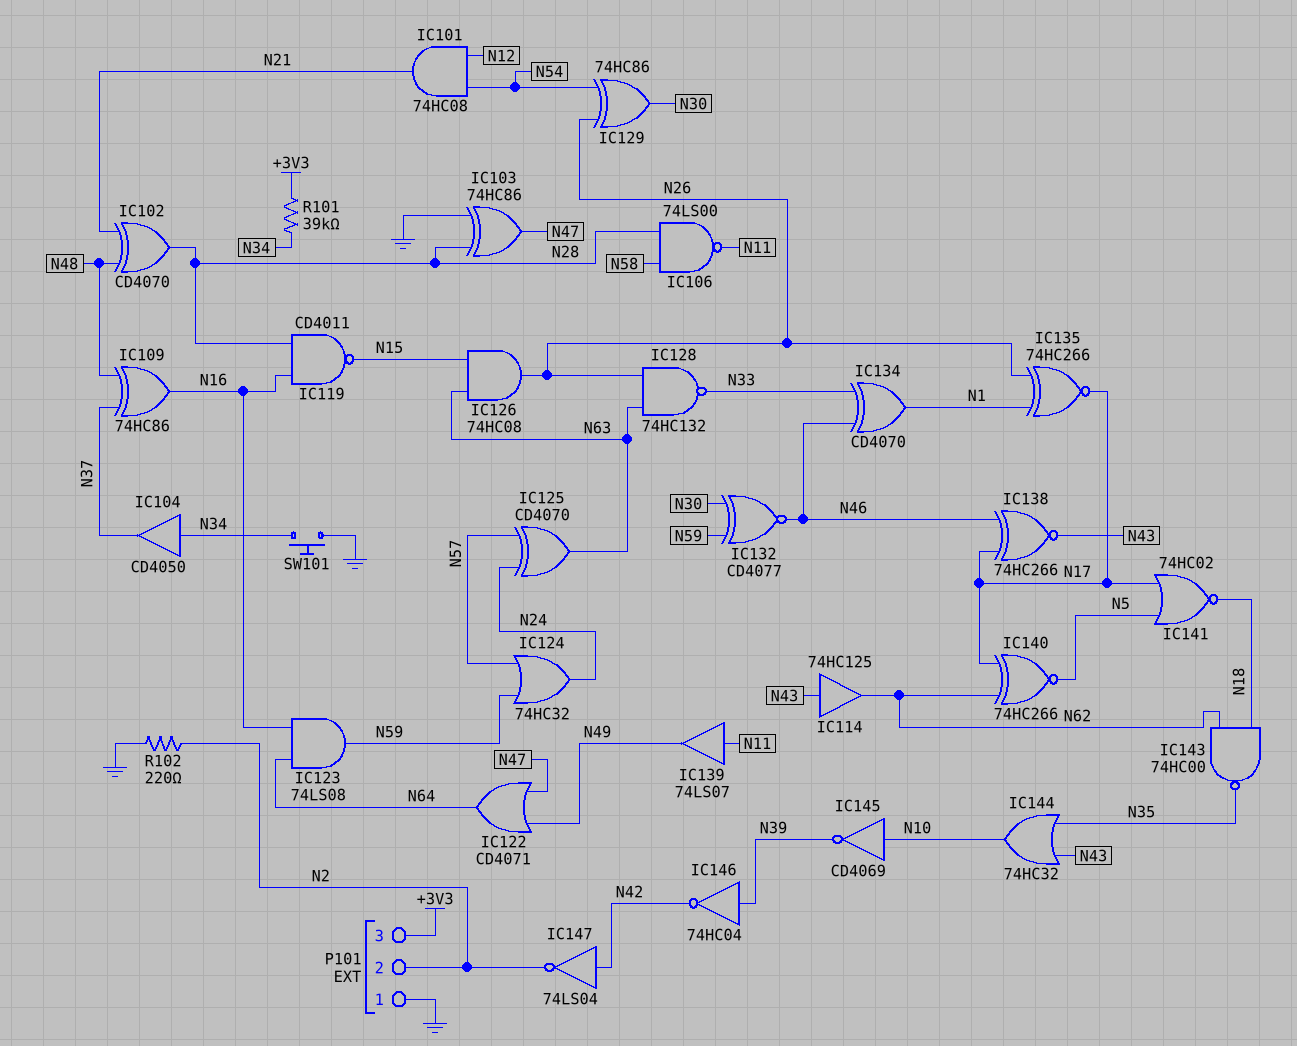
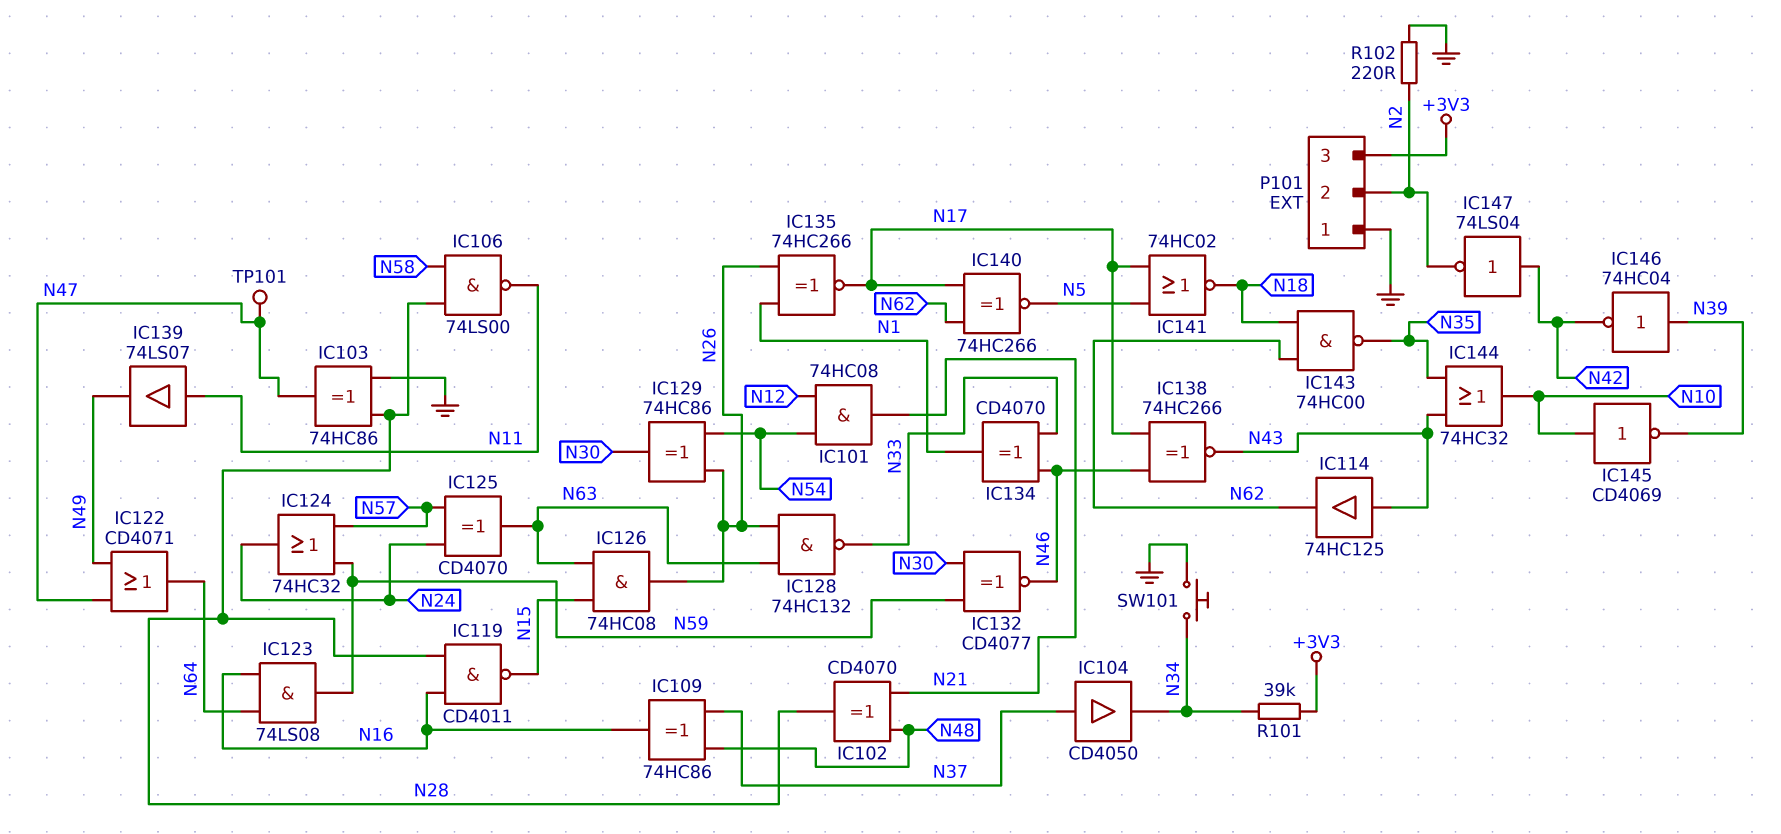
IC104: buffer CD4050 (in N34, out N37) -> buffer CD4050 (in N37, out N34)
TP101: none -> test point (N47)

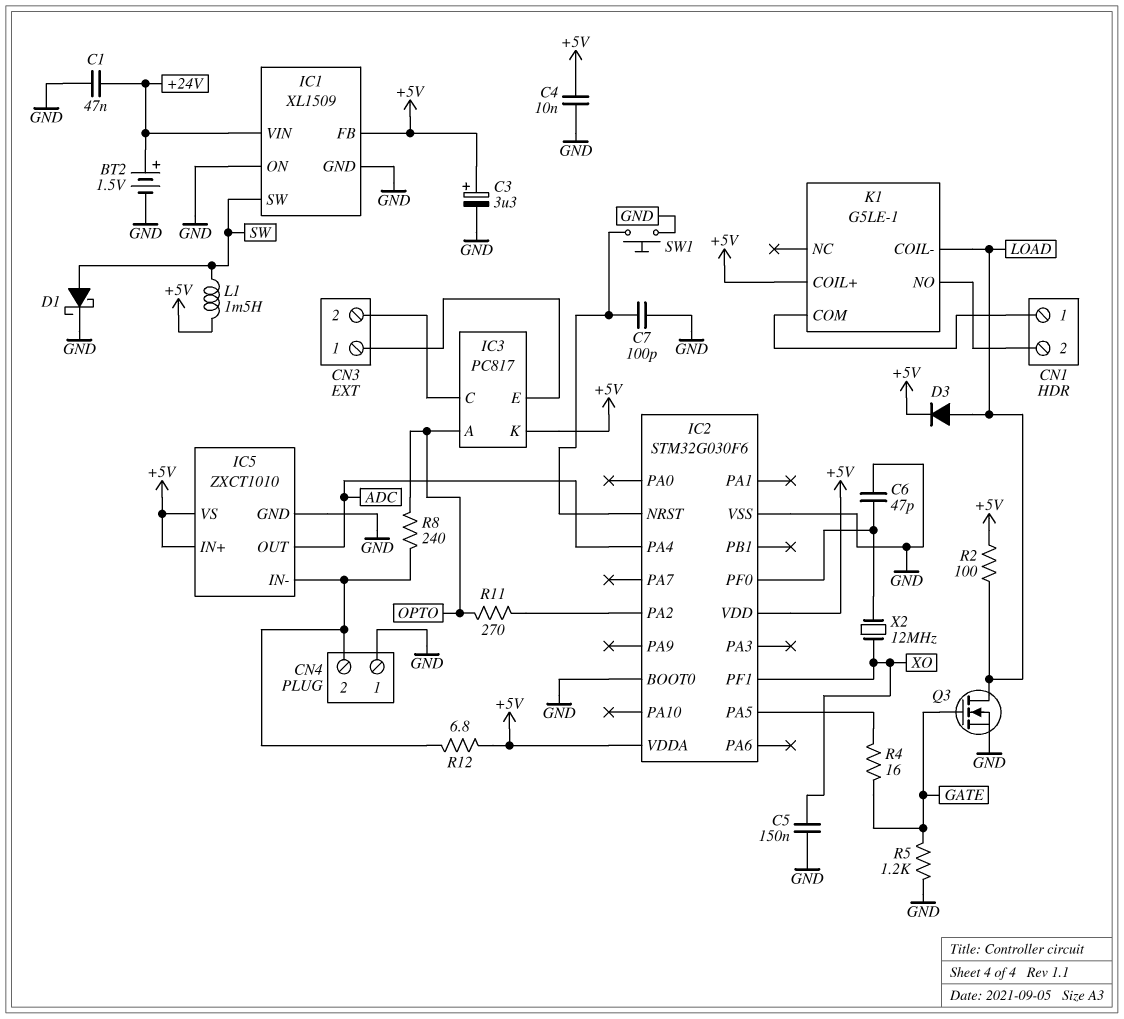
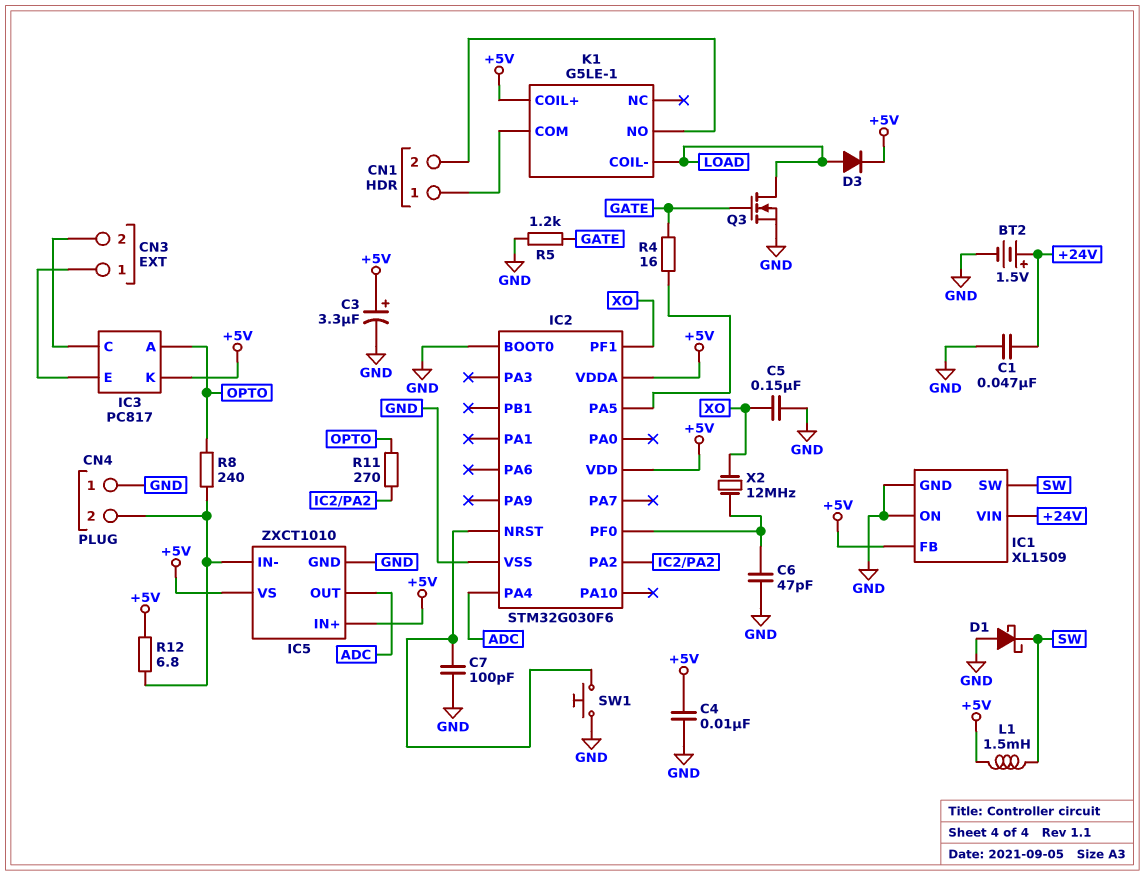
D1: schottky (A SW, K GND) -> schottky (A GND, K SW)
R2: 100 (+5V, LOAD) -> none

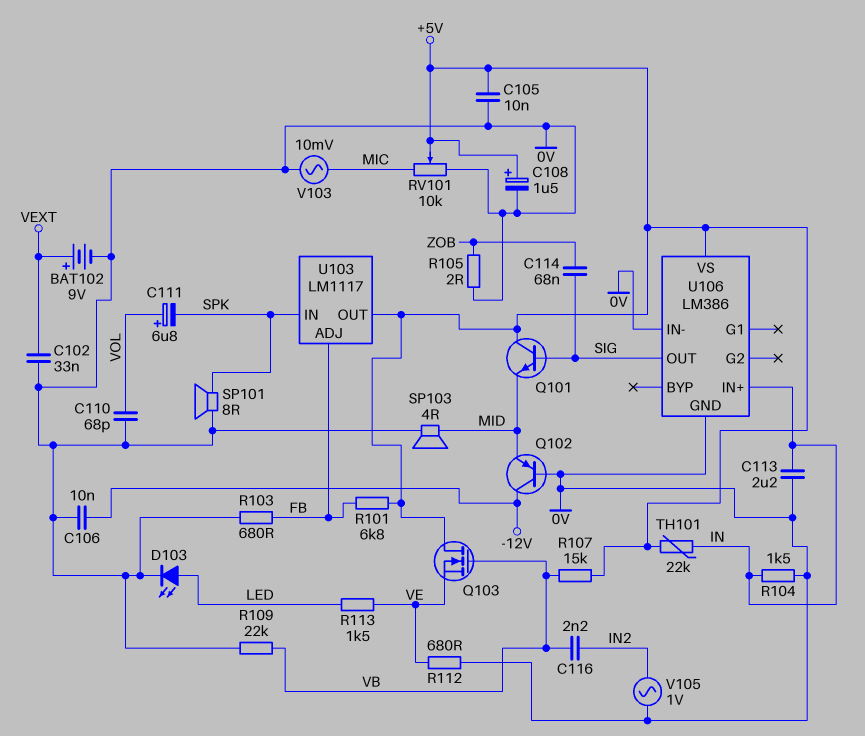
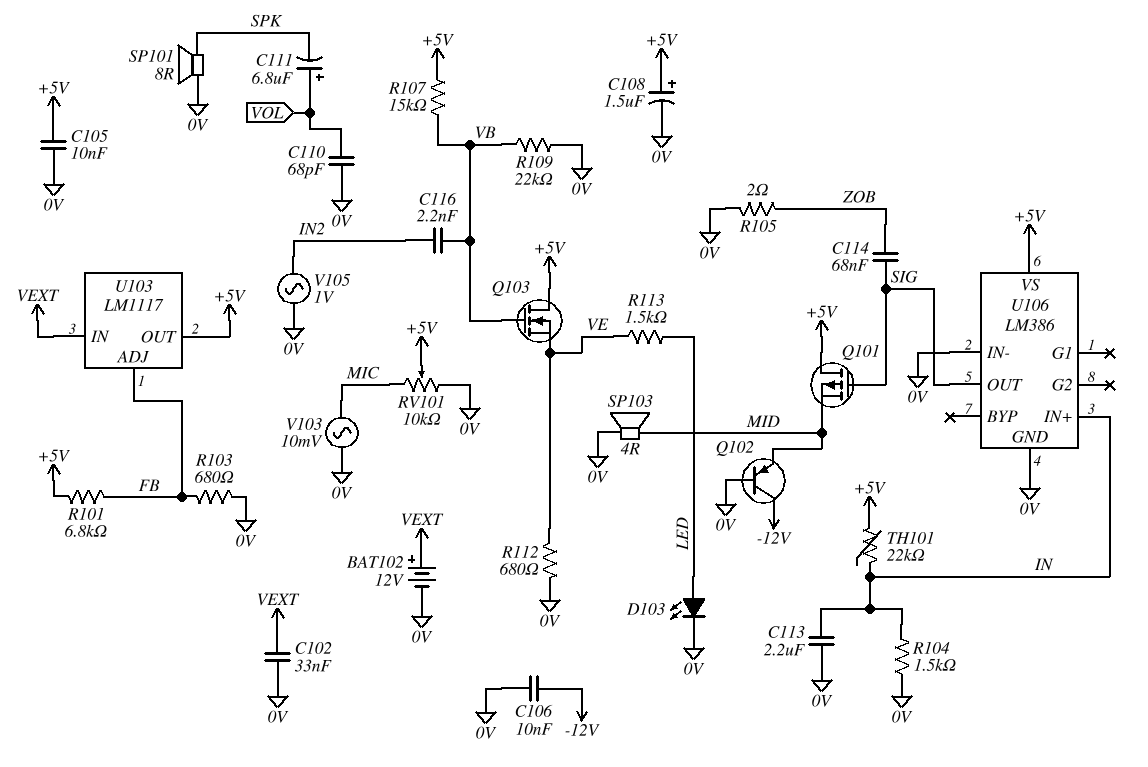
BAT102: 9V (plus VEXT, minus 0V) -> 12V (plus VEXT, minus 0V)
Q101: NPN (B SIG, C +5V, E MID) -> PMOS (G SIG, D +5V, S MID)
U103 pin IN: SPK -> VEXT

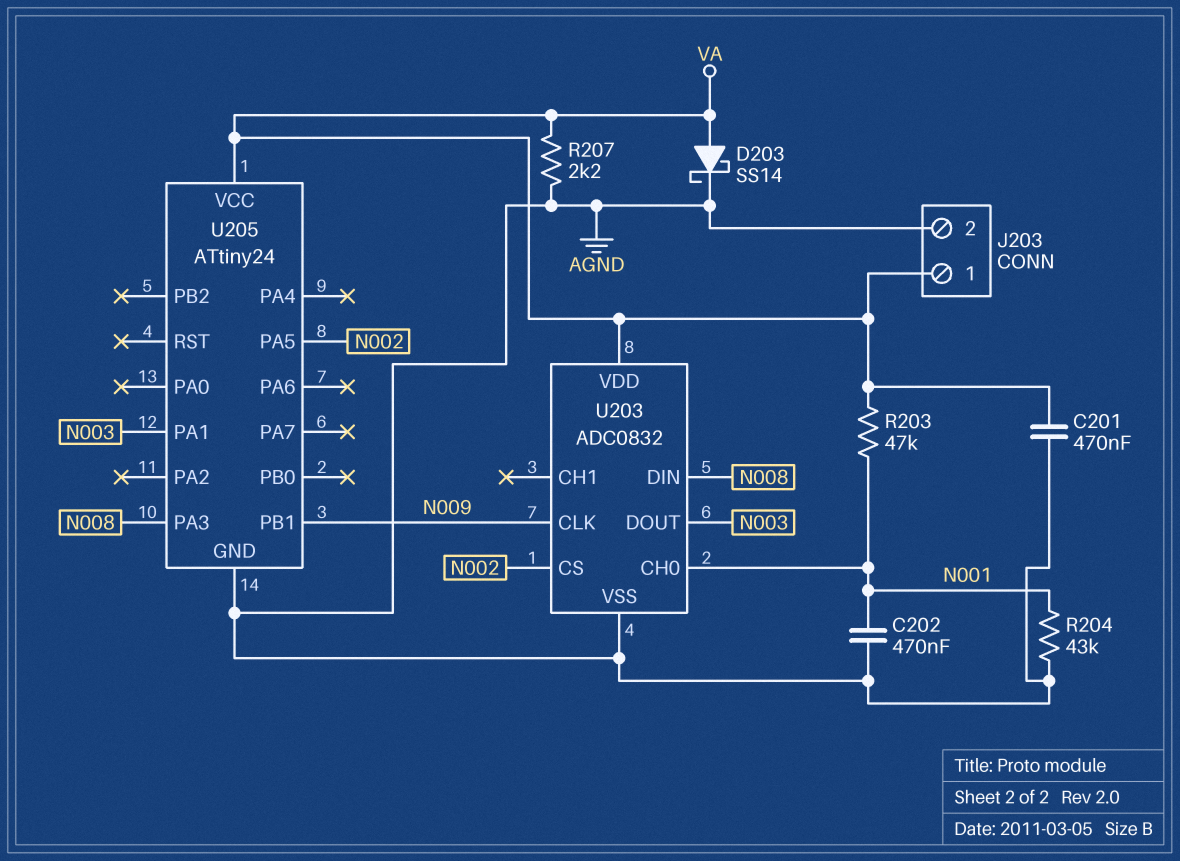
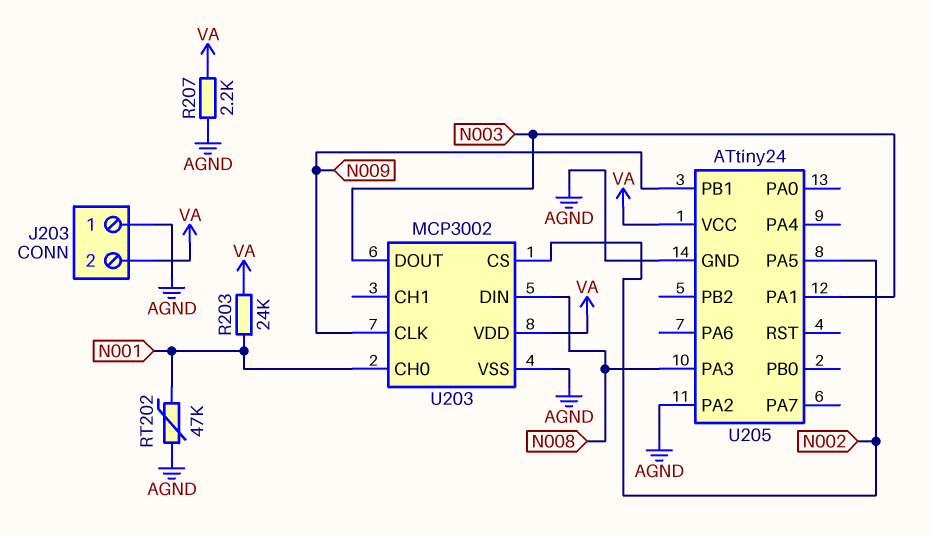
C201: 470nF (AGND, VA) -> none
C202: 470nF (AGND, N001) -> none
D203: schottky SS14 (A VA, K AGND) -> none
J203 pin 1: VA -> AGND
J203 pin 2: AGND -> VA
R203: 47k (N001, VA) -> 24k (N001, VA)
R204: 43k (AGND, N001) -> none
RT202: none -> 47k (AGND, N001)
U203: ADC0832 -> MCP3002
U205 pin PA2: none -> AGND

◇ ◇ ◇

_Your instructions_. Starting with the line that contains "U103 pin IN: SPK -> VEXT" and ending with the last line of the data above, transcribe exactly those lines and no others, without pictures.

_Worked solution_.
U103 pin IN: SPK -> VEXT

C201: 470nF (AGND, VA) -> none
C202: 470nF (AGND, N001) -> none
D203: schottky SS14 (A VA, K AGND) -> none
J203 pin 1: VA -> AGND
J203 pin 2: AGND -> VA
R203: 47k (N001, VA) -> 24k (N001, VA)
R204: 43k (AGND, N001) -> none
RT202: none -> 47k (AGND, N001)
U203: ADC0832 -> MCP3002
U205 pin PA2: none -> AGND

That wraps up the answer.